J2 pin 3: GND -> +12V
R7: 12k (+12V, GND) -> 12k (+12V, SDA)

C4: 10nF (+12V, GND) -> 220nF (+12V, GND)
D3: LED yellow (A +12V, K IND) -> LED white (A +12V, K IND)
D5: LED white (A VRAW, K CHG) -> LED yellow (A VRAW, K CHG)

###

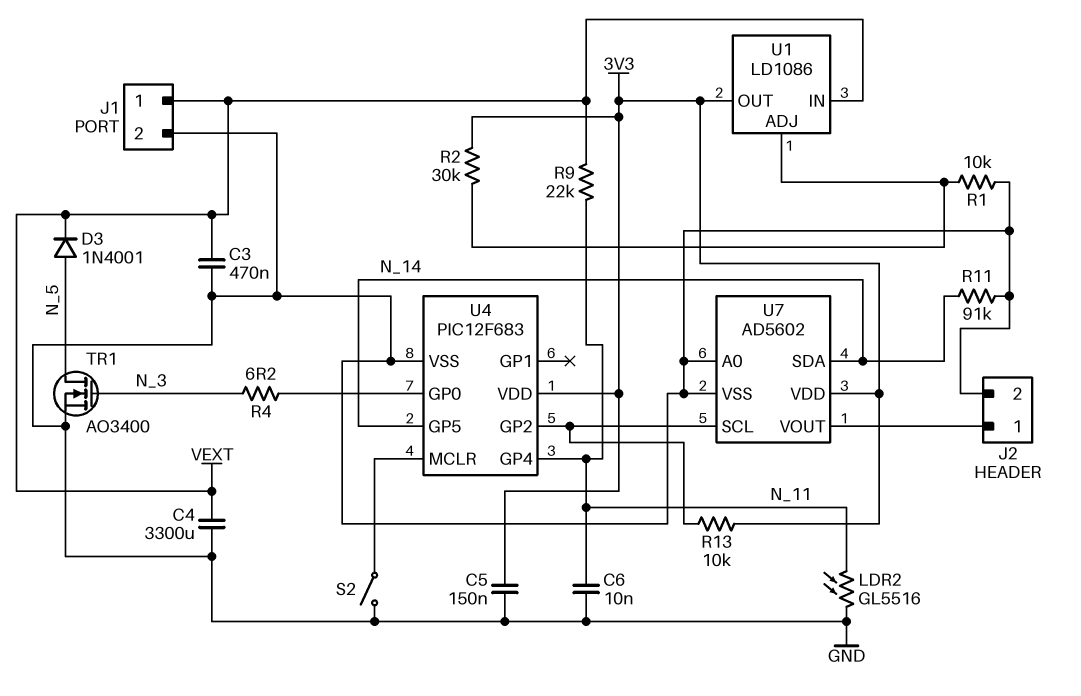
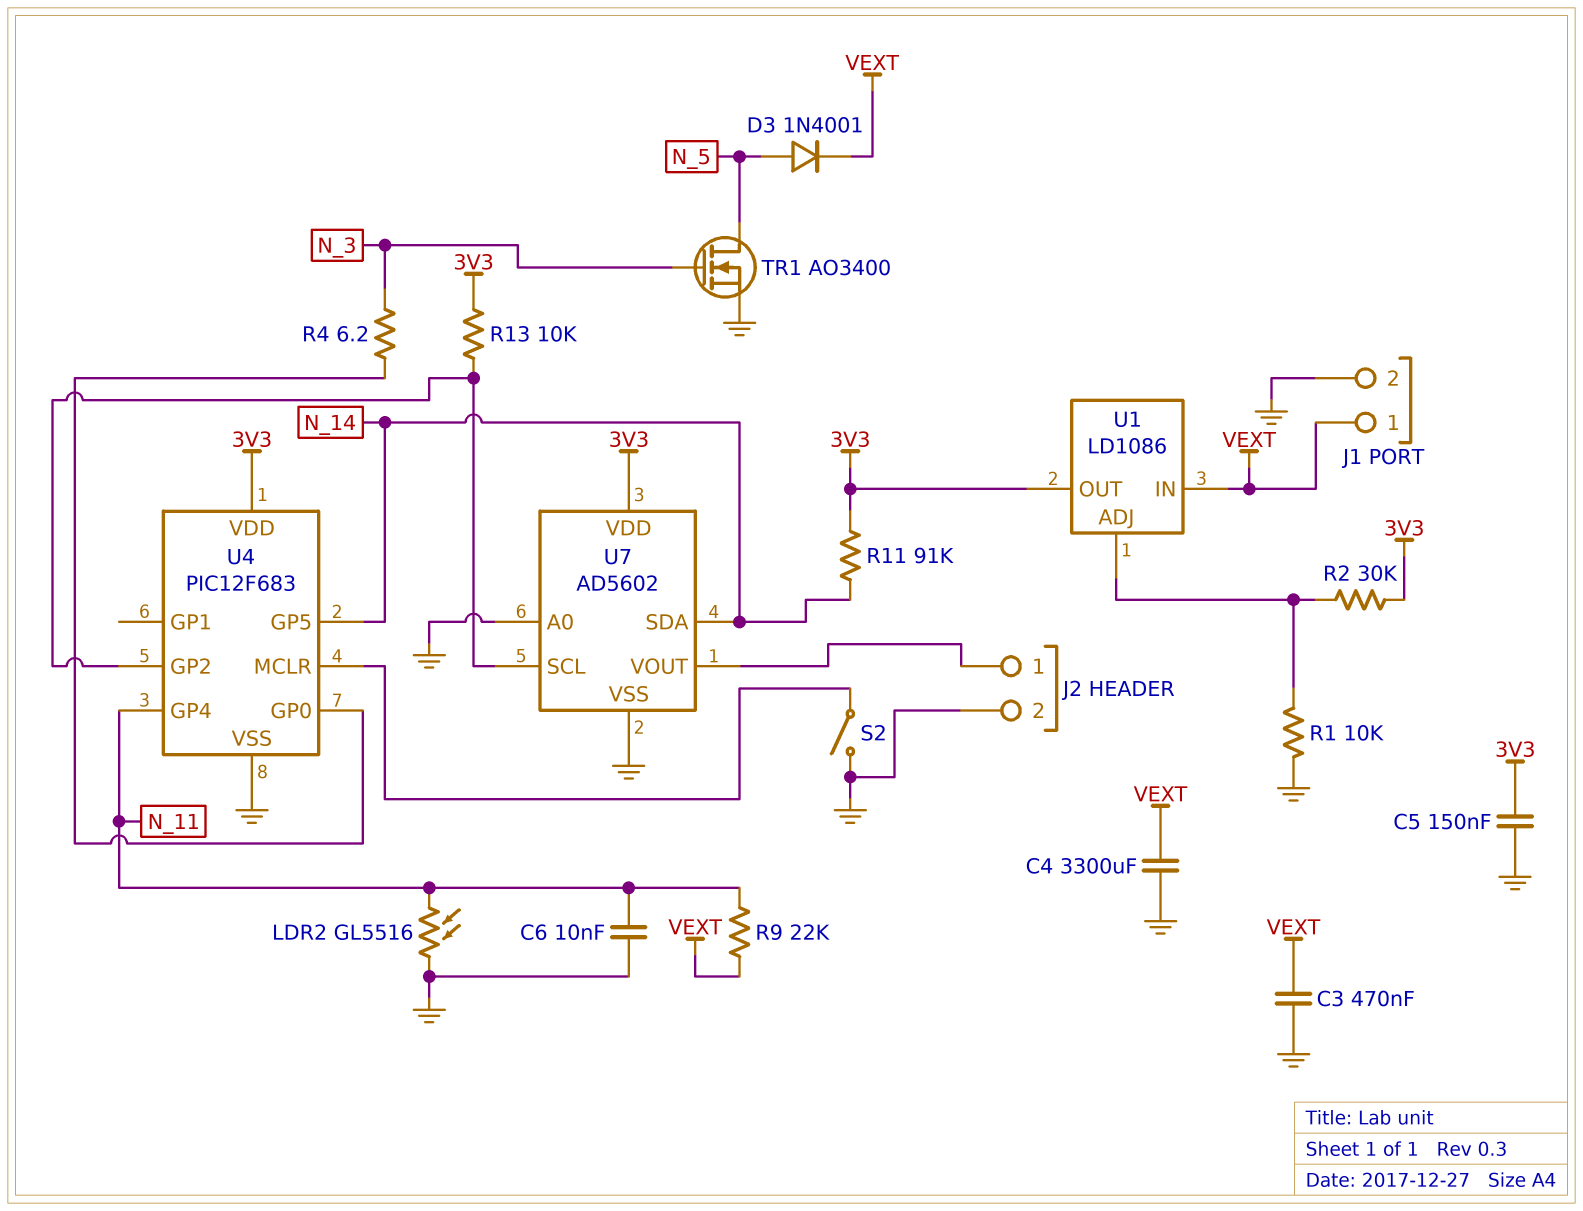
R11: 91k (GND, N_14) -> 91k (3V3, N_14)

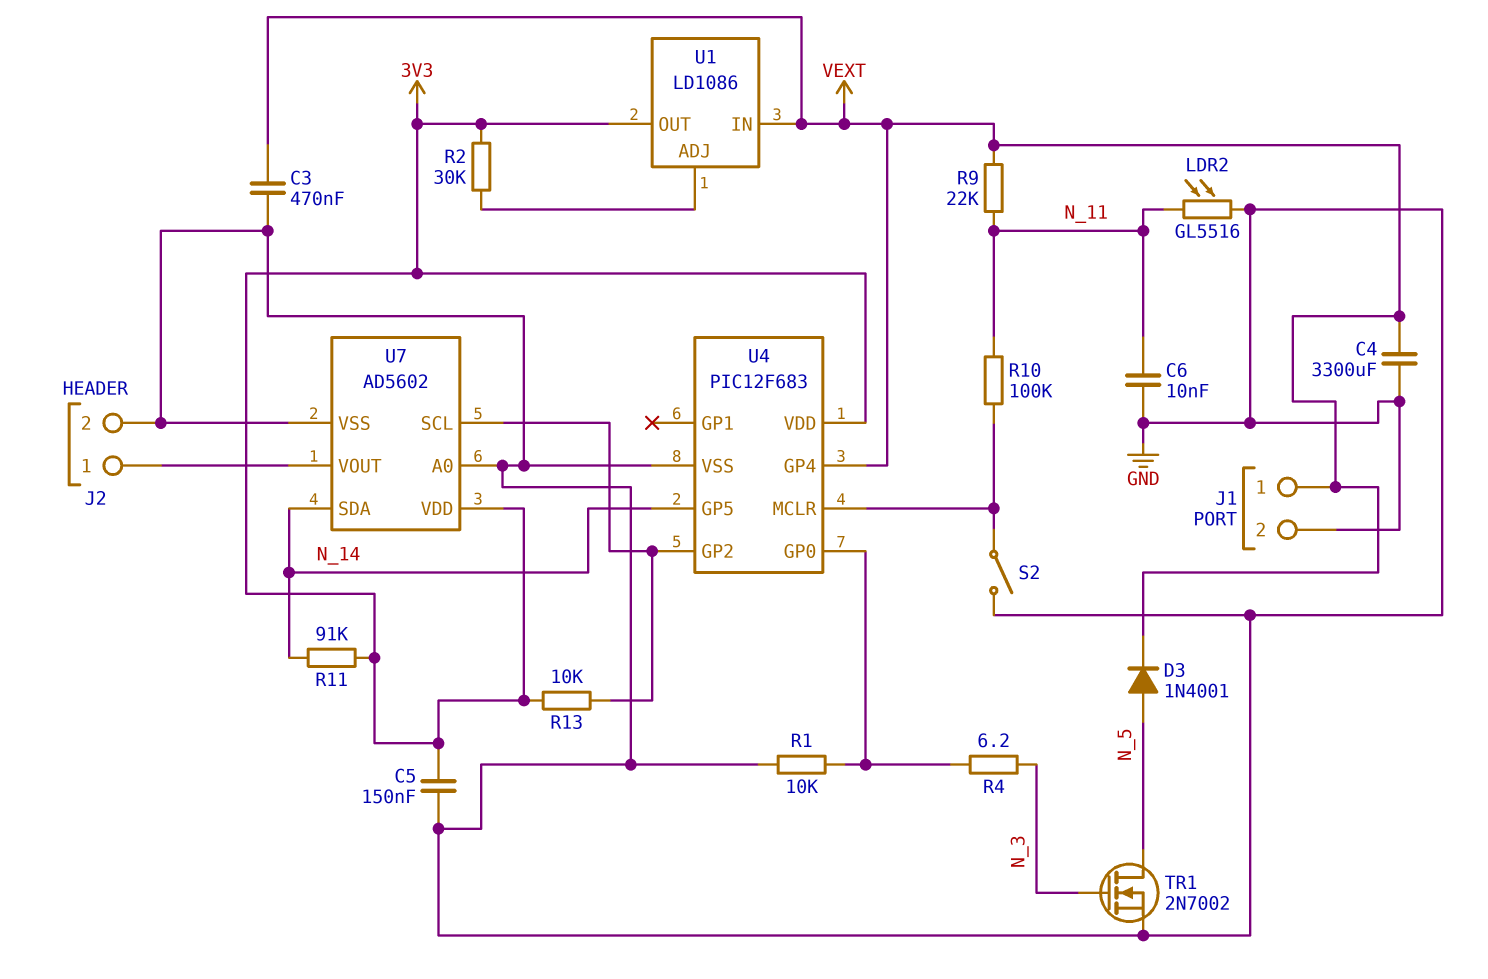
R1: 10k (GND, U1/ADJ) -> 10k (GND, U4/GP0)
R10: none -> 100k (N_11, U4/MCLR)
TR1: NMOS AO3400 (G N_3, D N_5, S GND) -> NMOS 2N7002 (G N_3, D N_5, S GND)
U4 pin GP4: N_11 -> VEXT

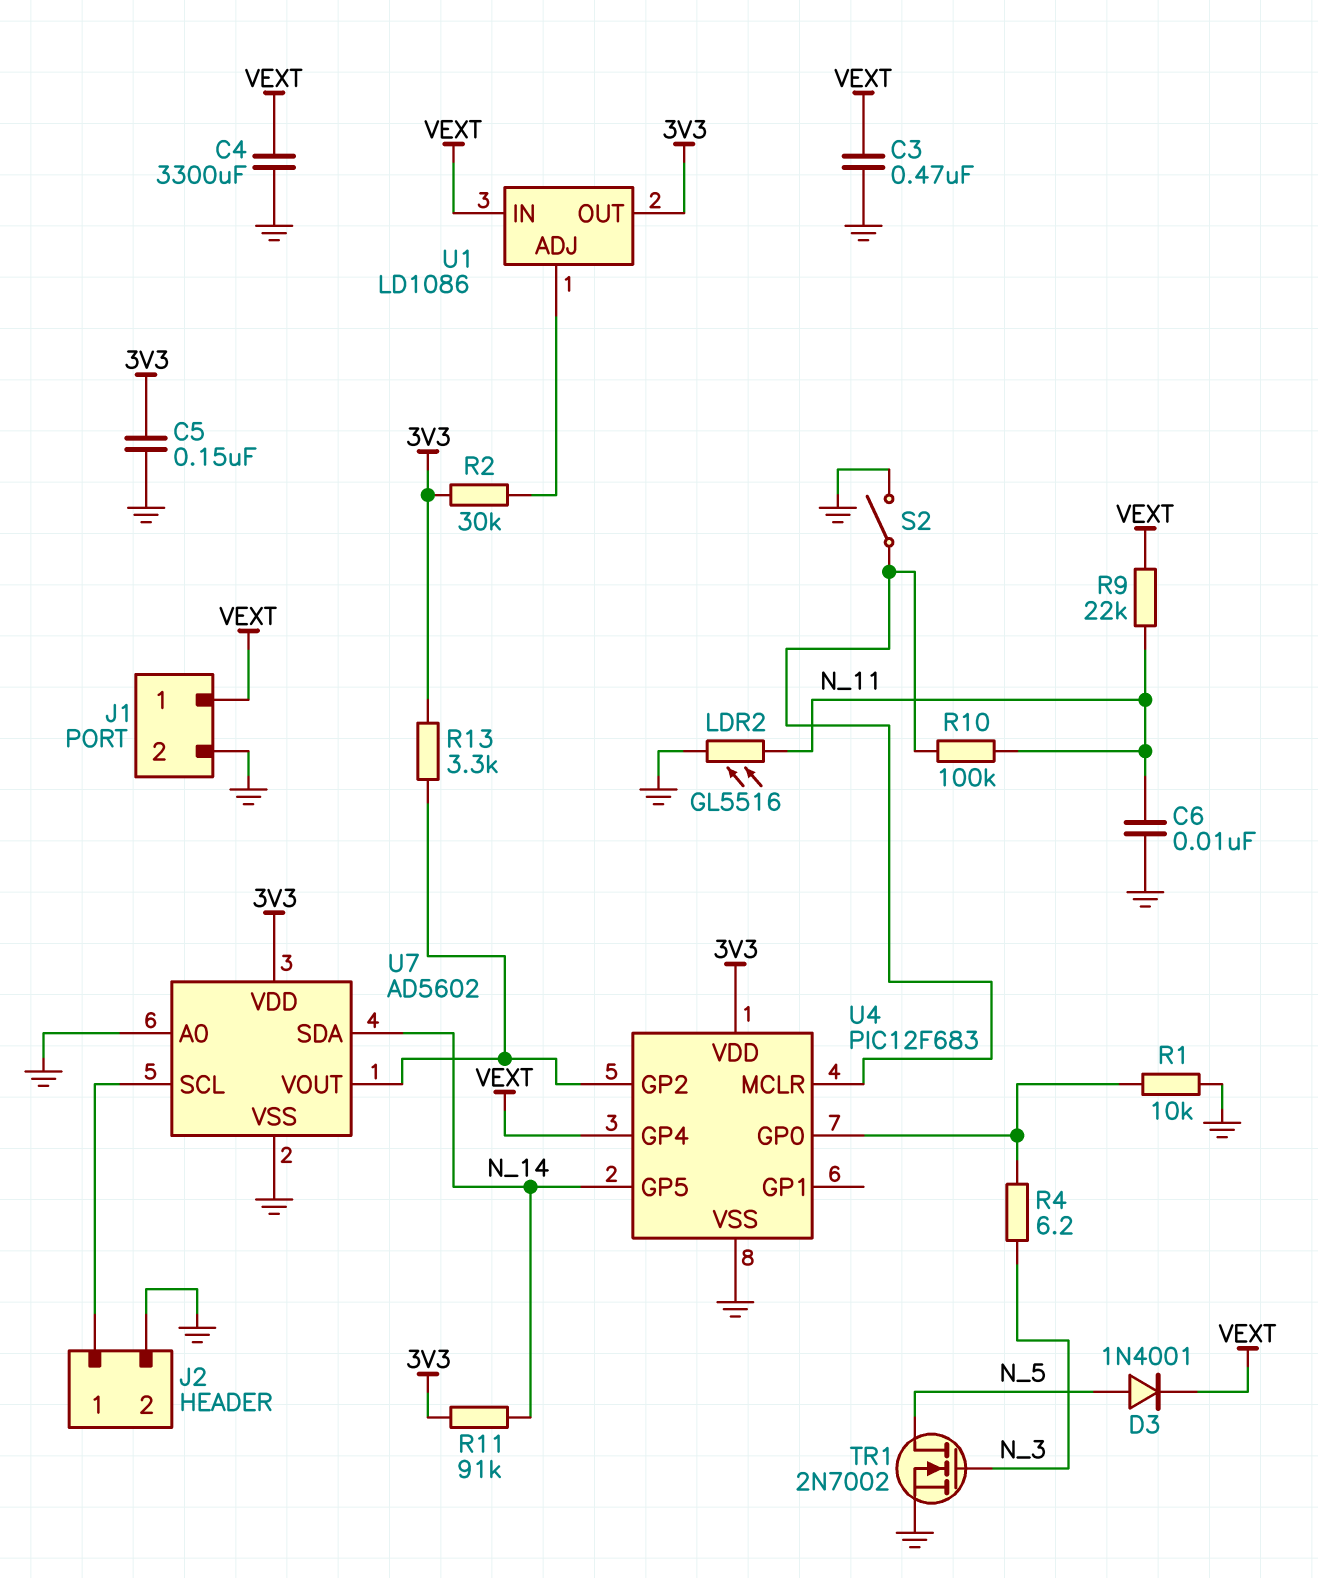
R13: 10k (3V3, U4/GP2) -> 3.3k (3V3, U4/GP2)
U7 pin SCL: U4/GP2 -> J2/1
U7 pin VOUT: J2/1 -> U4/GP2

###

**ACTIVITY**:
All lines that contain the word "white" should be copied from the listing.

**RESPONSE TO THIS EXERCISE**:
D3: LED yellow (A +12V, K IND) -> LED white (A +12V, K IND)
D5: LED white (A VRAW, K CHG) -> LED yellow (A VRAW, K CHG)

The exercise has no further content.